• [EXERCISE AIM]: Give the listing again in full and exactly, apart from its pictures.

• [DATASET]:
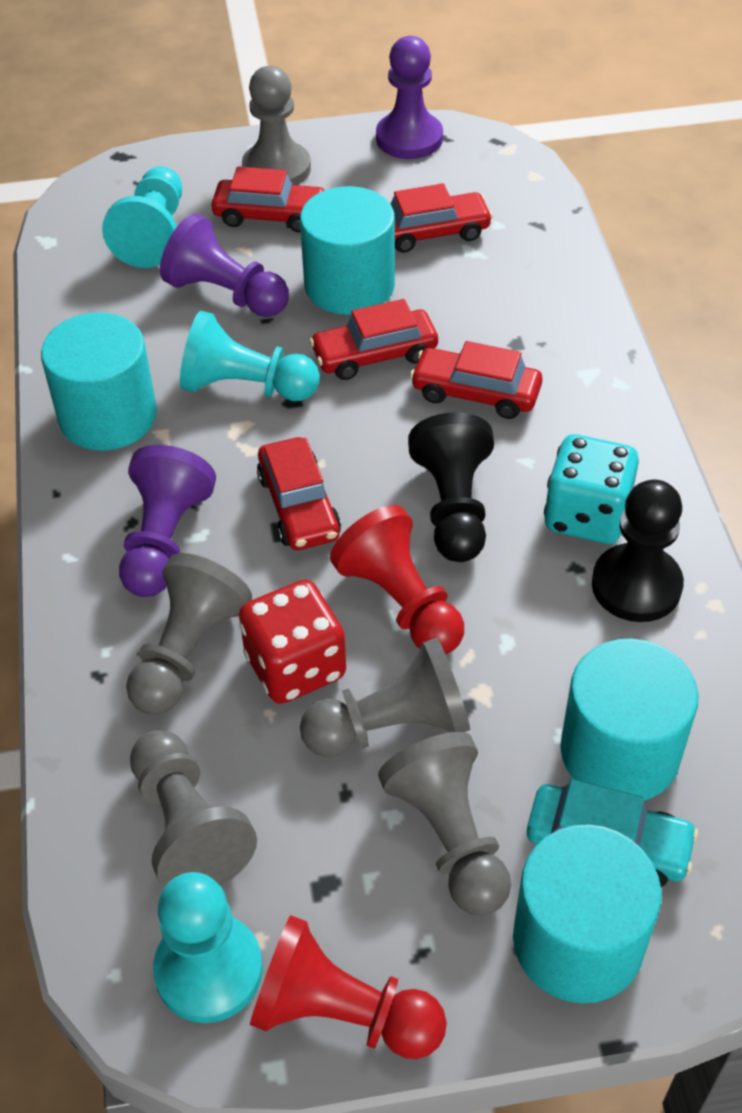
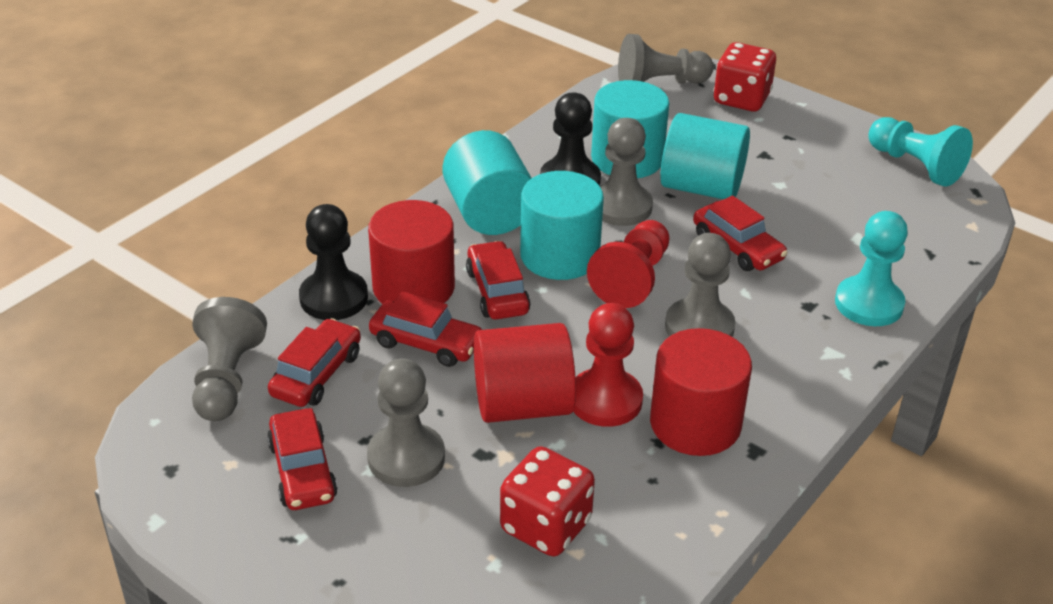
purple pawn: 3 -> 0
red cylinder: 0 -> 3
red dice: 1 -> 2
turquoise car: 1 -> 0
turquoise dice: 1 -> 0
turquoise pawn: 3 -> 2

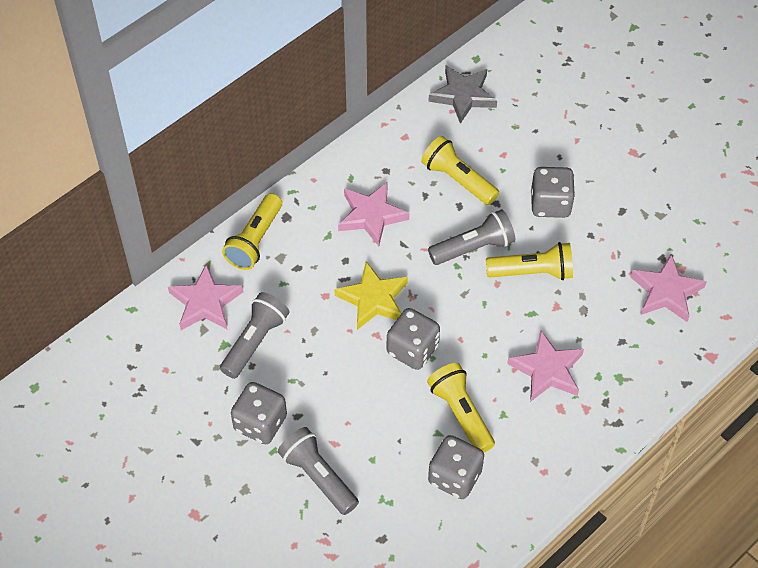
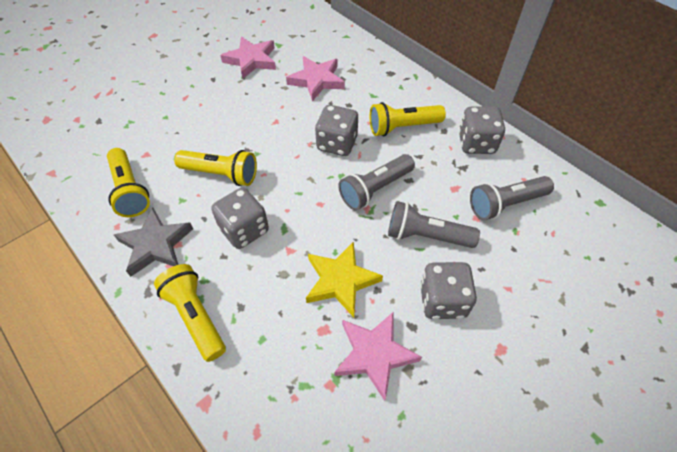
pink star: 4 -> 3

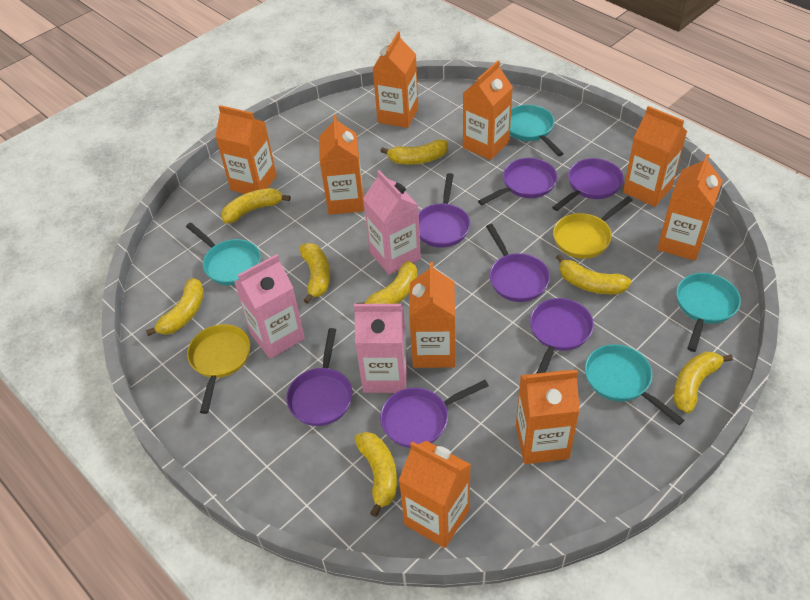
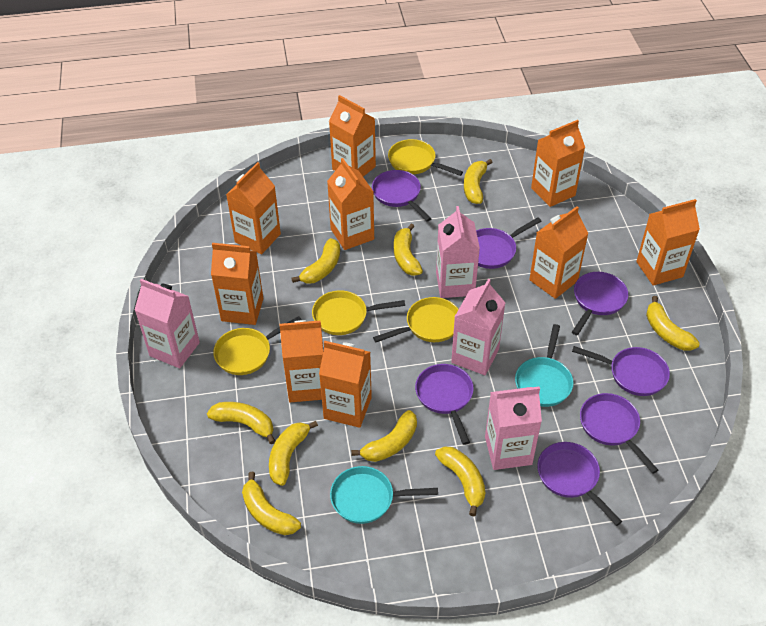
pink carton: 3 -> 4
turquoise pan: 4 -> 2
yellow banana: 8 -> 9
yellow pan: 2 -> 4

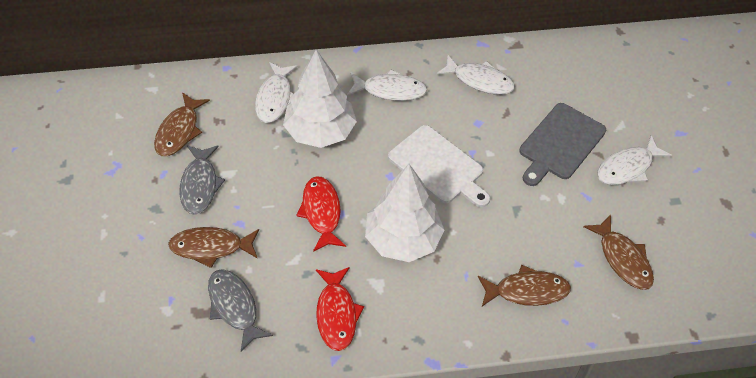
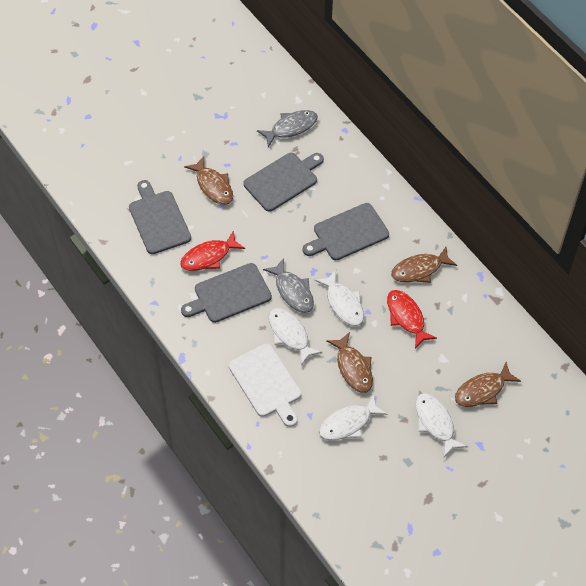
grey cutting board: 1 -> 4
white tree: 2 -> 0

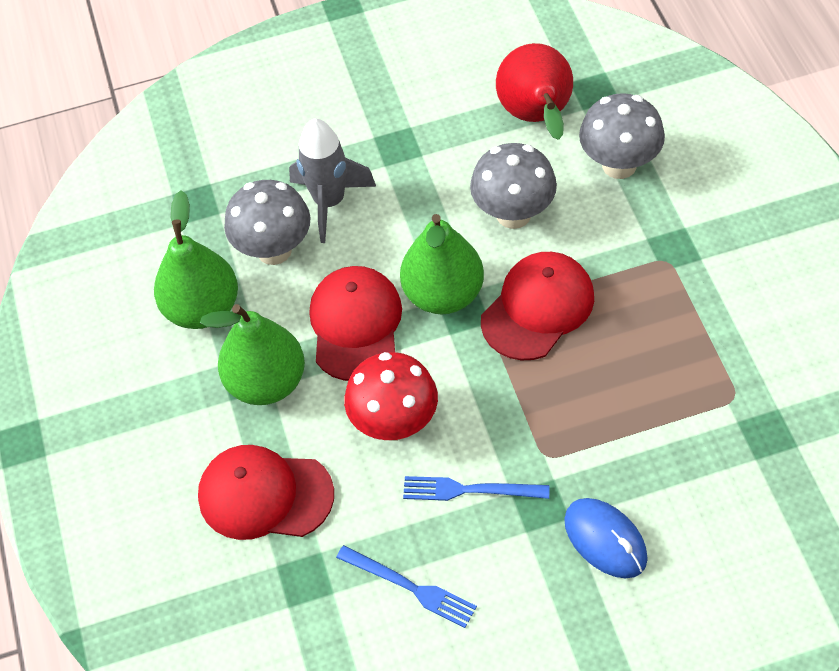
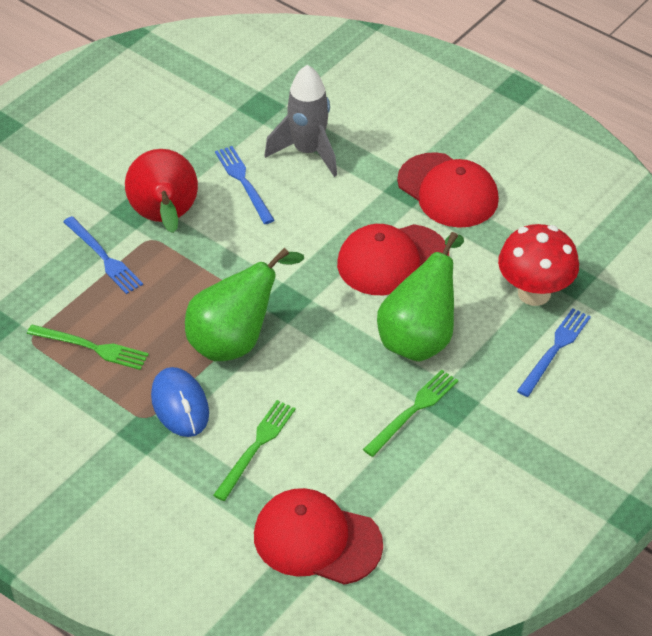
blue fork: 2 -> 3
green fork: 0 -> 3
green pear: 3 -> 2
grey mushroom: 3 -> 0

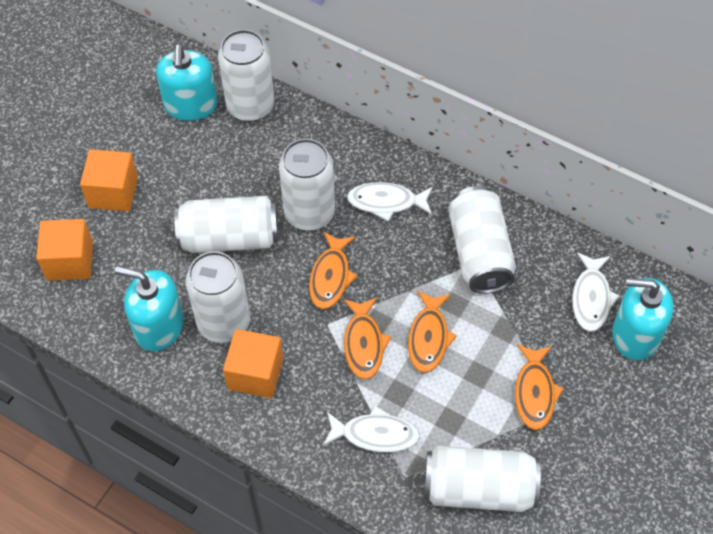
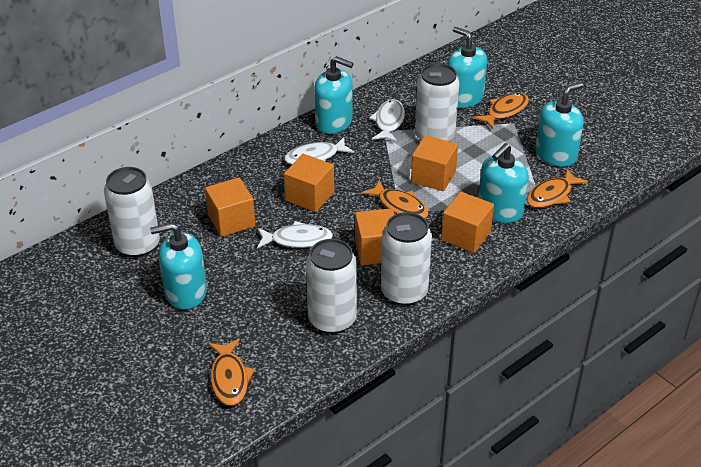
orange cube: 3 -> 5
turquoise soap dispenser: 3 -> 5
white can: 6 -> 4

• [SOLUTION TO THIS PROBLEM]:
purple pawn: 3 -> 0
red cylinder: 0 -> 3
red dice: 1 -> 2
turquoise car: 1 -> 0
turquoise dice: 1 -> 0
turquoise pawn: 3 -> 2

pink star: 4 -> 3

pink carton: 3 -> 4
turquoise pan: 4 -> 2
yellow banana: 8 -> 9
yellow pan: 2 -> 4

grey cutting board: 1 -> 4
white tree: 2 -> 0

blue fork: 2 -> 3
green fork: 0 -> 3
green pear: 3 -> 2
grey mushroom: 3 -> 0

orange cube: 3 -> 5
turquoise soap dispenser: 3 -> 5
white can: 6 -> 4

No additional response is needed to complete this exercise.